Action item :: The data below holds a line containing "orange cheese: 4 -> 5" and a line containing "yellow cheese: 3 -> 2"; please quote exactly those two lines and every line between them, and nothing else.

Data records
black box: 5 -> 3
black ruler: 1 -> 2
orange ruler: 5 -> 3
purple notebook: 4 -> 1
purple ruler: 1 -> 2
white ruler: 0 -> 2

* * *

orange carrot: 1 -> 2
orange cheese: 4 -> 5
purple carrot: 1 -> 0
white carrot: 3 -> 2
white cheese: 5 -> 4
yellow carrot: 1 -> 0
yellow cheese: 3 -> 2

Your response ::
orange cheese: 4 -> 5
purple carrot: 1 -> 0
white carrot: 3 -> 2
white cheese: 5 -> 4
yellow carrot: 1 -> 0
yellow cheese: 3 -> 2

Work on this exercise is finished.